___ PROVIDED ENTRIES
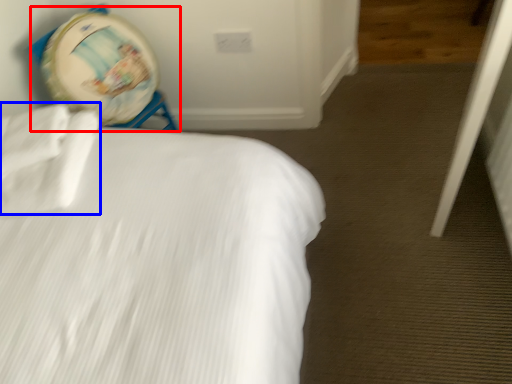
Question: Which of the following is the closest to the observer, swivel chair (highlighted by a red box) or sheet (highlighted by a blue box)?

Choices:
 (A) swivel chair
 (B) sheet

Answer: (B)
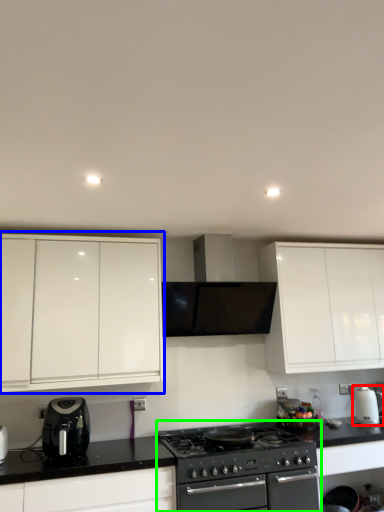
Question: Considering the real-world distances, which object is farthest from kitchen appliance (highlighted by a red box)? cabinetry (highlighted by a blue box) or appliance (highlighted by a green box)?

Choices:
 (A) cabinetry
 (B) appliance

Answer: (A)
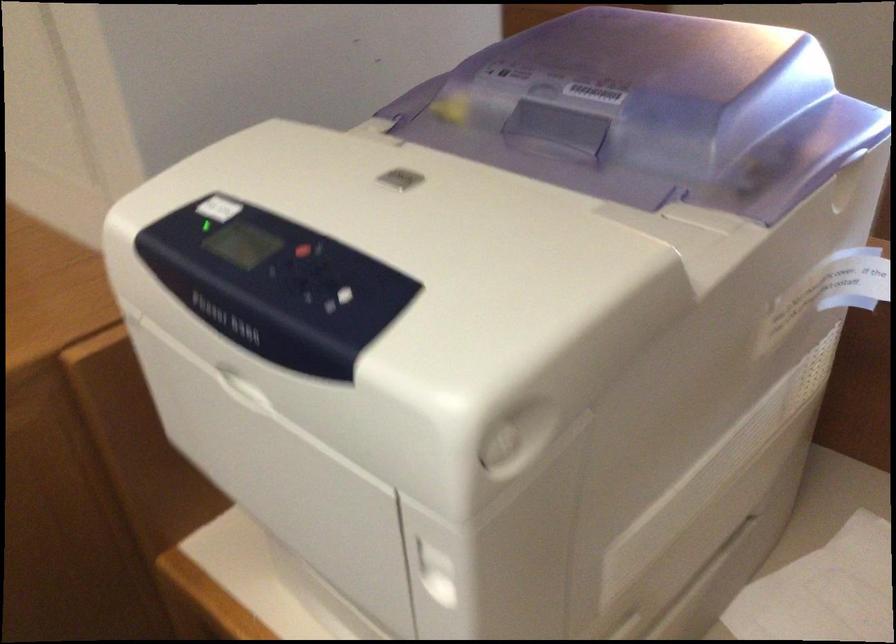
______
___ PROVIDED ENTRIES
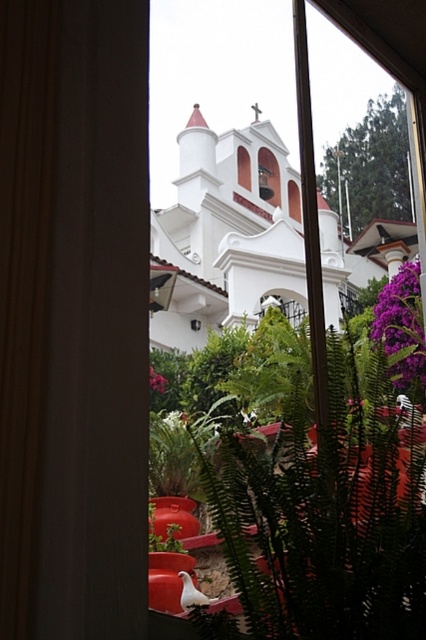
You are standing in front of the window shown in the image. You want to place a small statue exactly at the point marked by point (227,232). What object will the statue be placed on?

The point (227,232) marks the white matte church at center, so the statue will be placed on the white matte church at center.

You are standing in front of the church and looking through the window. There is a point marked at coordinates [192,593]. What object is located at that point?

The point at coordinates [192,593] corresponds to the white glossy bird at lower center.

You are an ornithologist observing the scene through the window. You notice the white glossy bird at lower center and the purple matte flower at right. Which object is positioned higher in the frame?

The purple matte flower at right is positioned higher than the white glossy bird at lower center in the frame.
______
**EXERCISE BRIEF**
In the material, from the line containing "Question: Which of" down to the line containing "(B) appliance", rename "swivel chair" to "office chair" and change nothing else. Give back only those lines, without the pictures.

**EXERCISE OUTPUT**
Question: Which of the following is the closest to the observer, office chair (highlighted by a red box) or sheet (highlighted by a blue box)?

Choices:
 (A) office chair
 (B) sheet

Answer: (B)
Question: Considering the real-world distances, which object is farthest from kitchen appliance (highlighted by a red box)? cabinetry (highlighted by a blue box) or appliance (highlighted by a green box)?

Choices:
 (A) cabinetry
 (B) appliance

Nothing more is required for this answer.